__Raw data__:

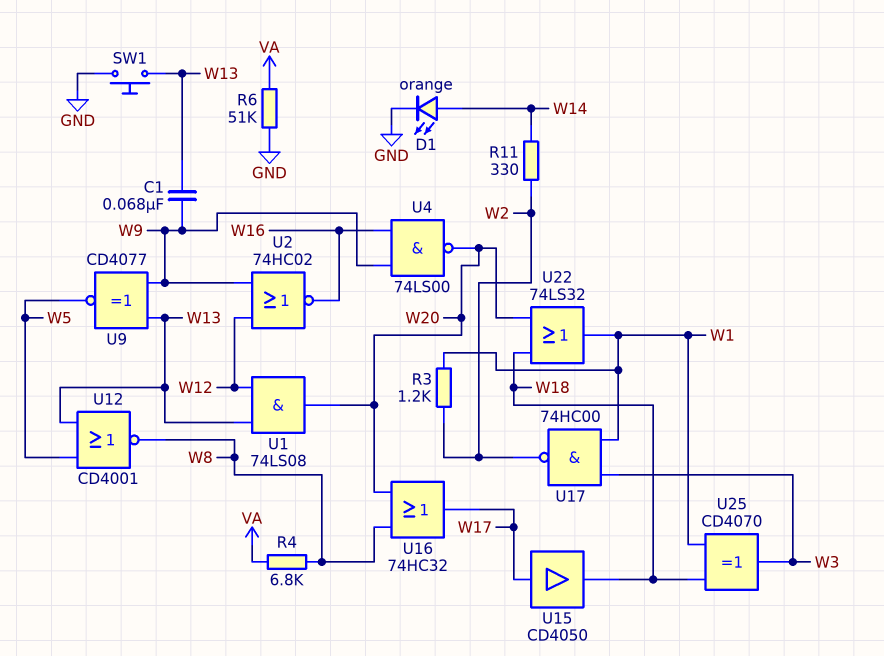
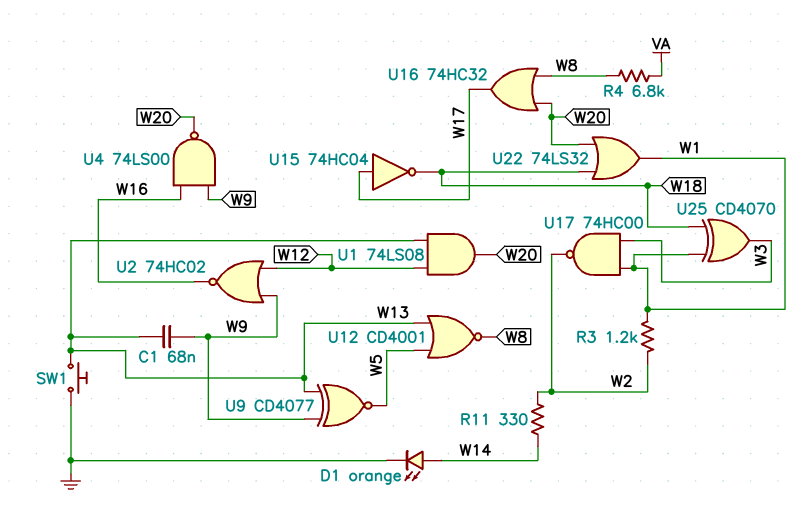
R6: 51k (GND, VA) -> none
U15: buffer CD4050 (in W17, out W18) -> NOT 74HC04 (in W17, out W18)

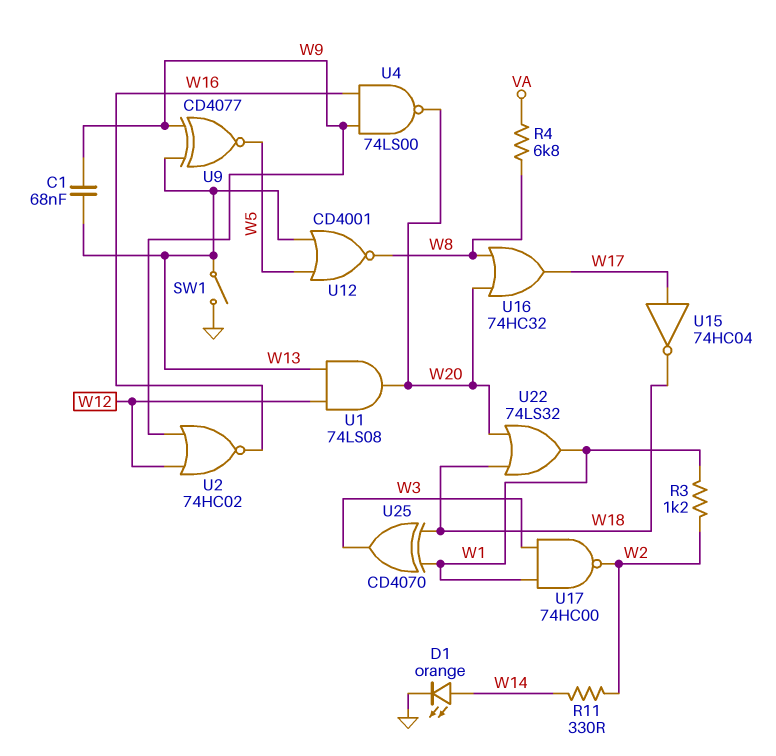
SW1: button (GND, W13) -> switch (GND, W13)

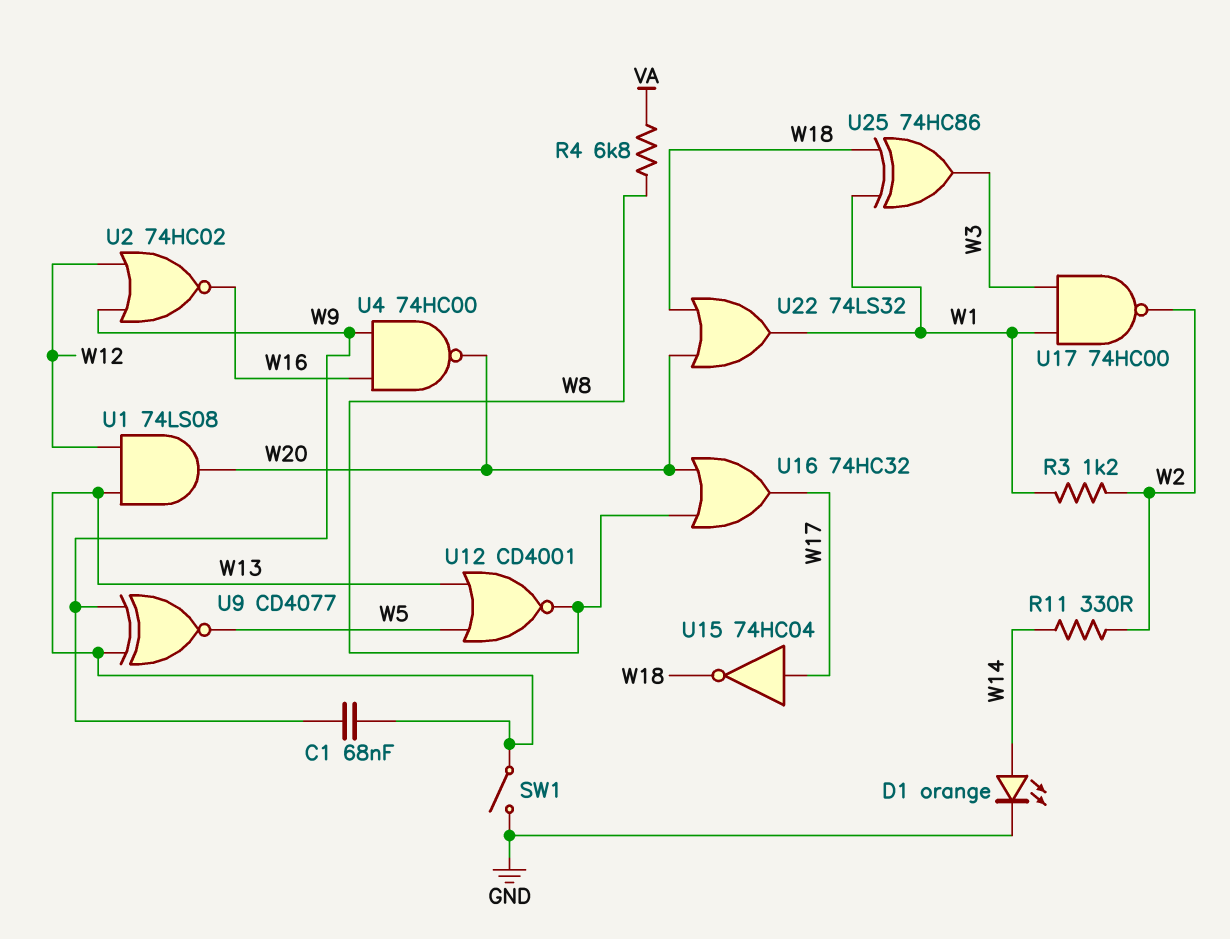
U4: NAND 74LS00 (in W9, in W16, out W20) -> NAND 74HC00 (in W9, in W16, out W20)
U25: XOR CD4070 (in W1, in W18, out W3) -> XOR 74HC86 (in W1, in W18, out W3)

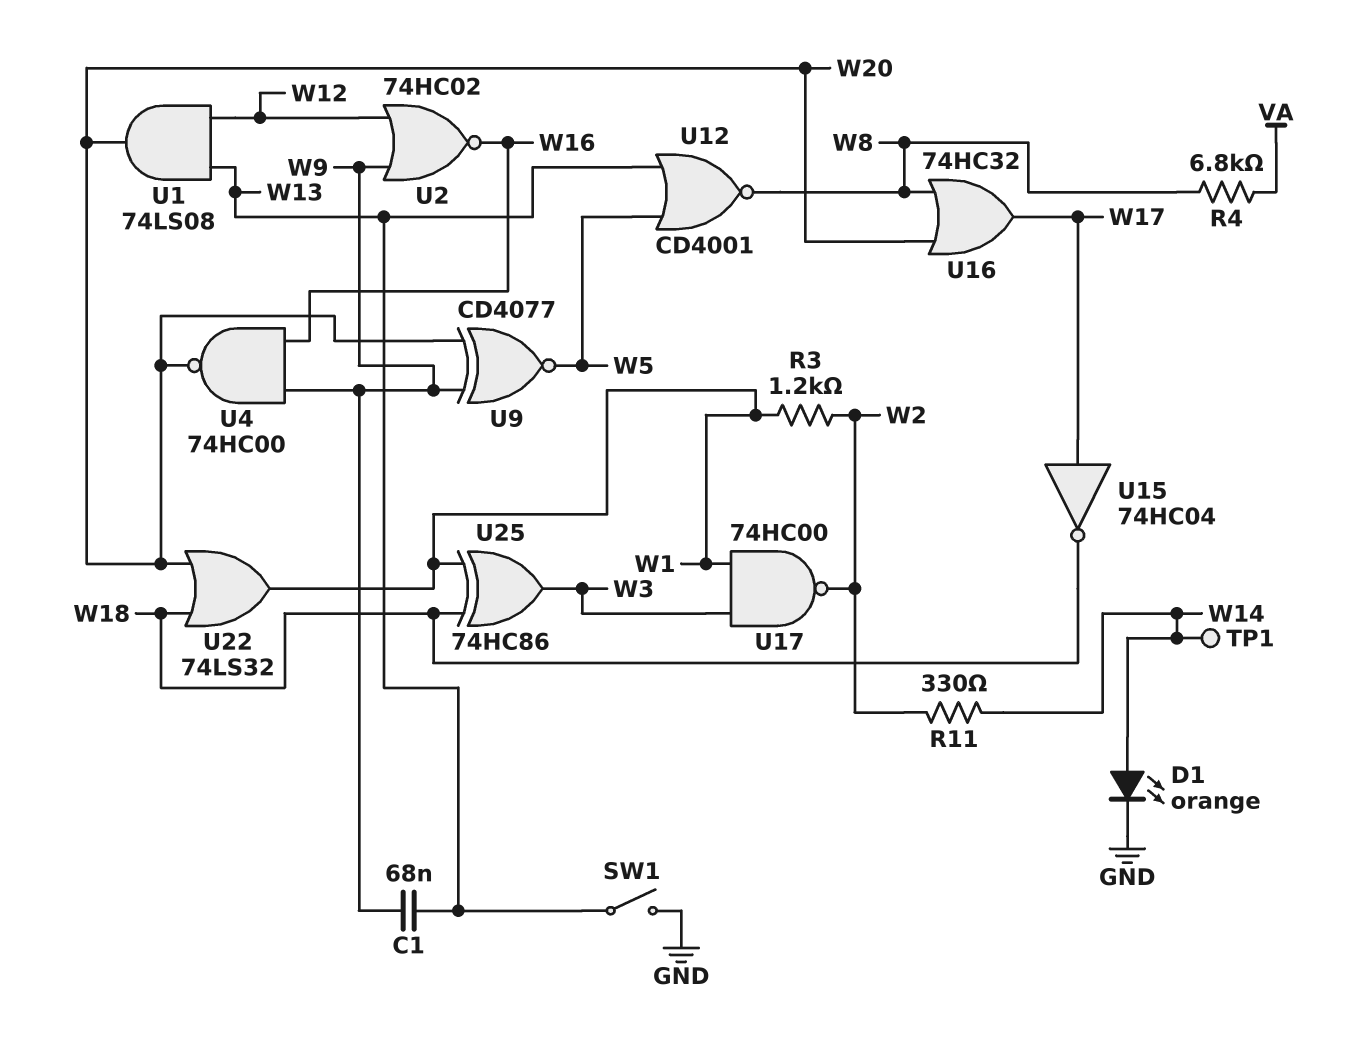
TP1: none -> test point (W14)
U9: XNOR CD4077 (in W9, in W13, out W5) -> XNOR CD4077 (in W9, in W20, out W5)

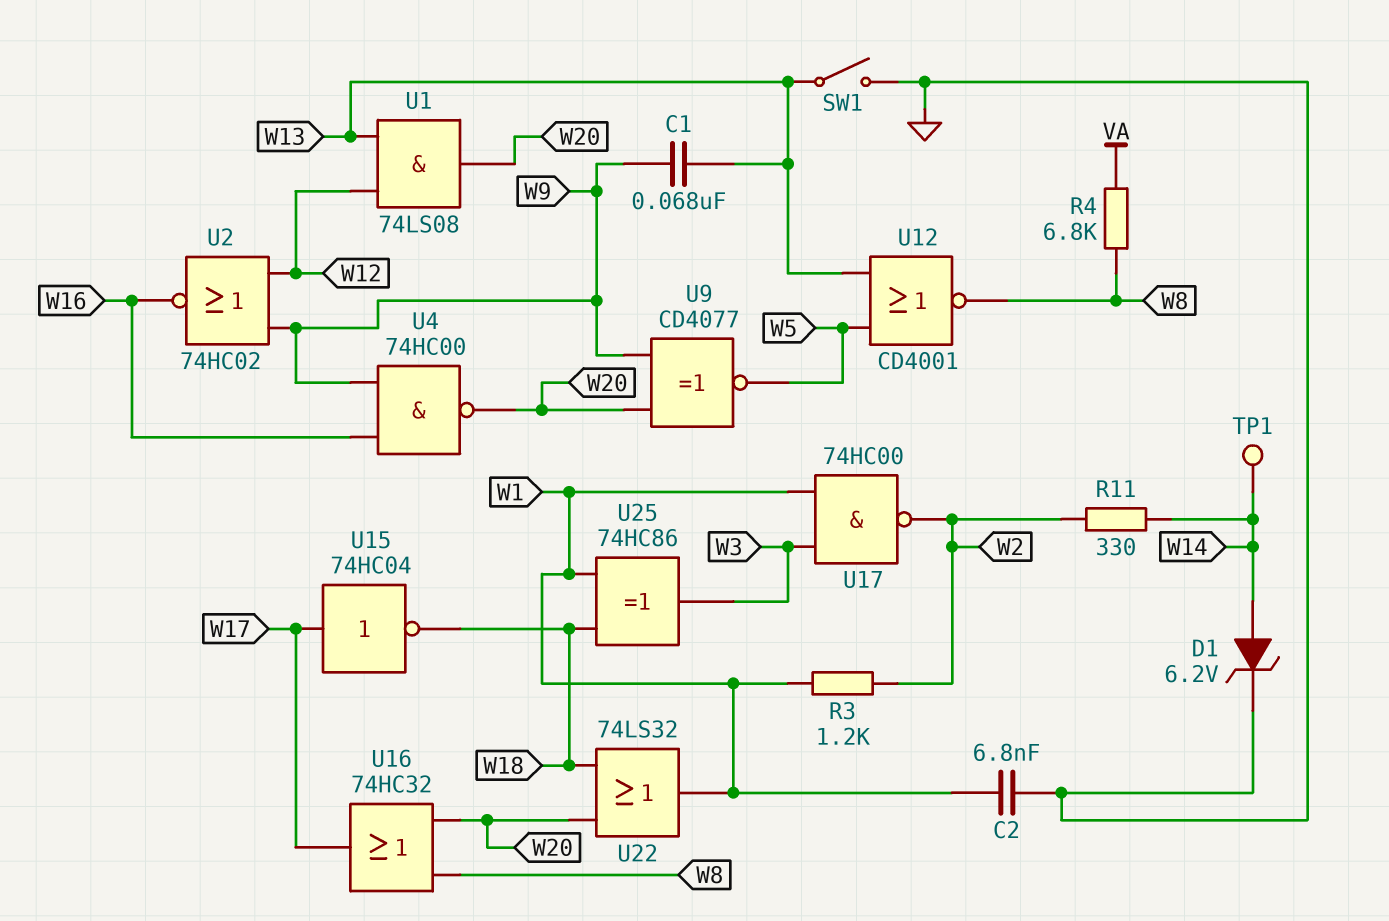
C2: none -> 6.8nF (GND, W1)
D1: LED orange (A W14, K GND) -> zener 6.2V (A W14, K GND)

__Exercise goal__: From the line containing "TP1: none -> test point (W14)" down to the last line of the data above, transcribe exactly those lines and no others; omit the pictures.

__Written response__:
TP1: none -> test point (W14)
U9: XNOR CD4077 (in W9, in W13, out W5) -> XNOR CD4077 (in W9, in W20, out W5)

C2: none -> 6.8nF (GND, W1)
D1: LED orange (A W14, K GND) -> zener 6.2V (A W14, K GND)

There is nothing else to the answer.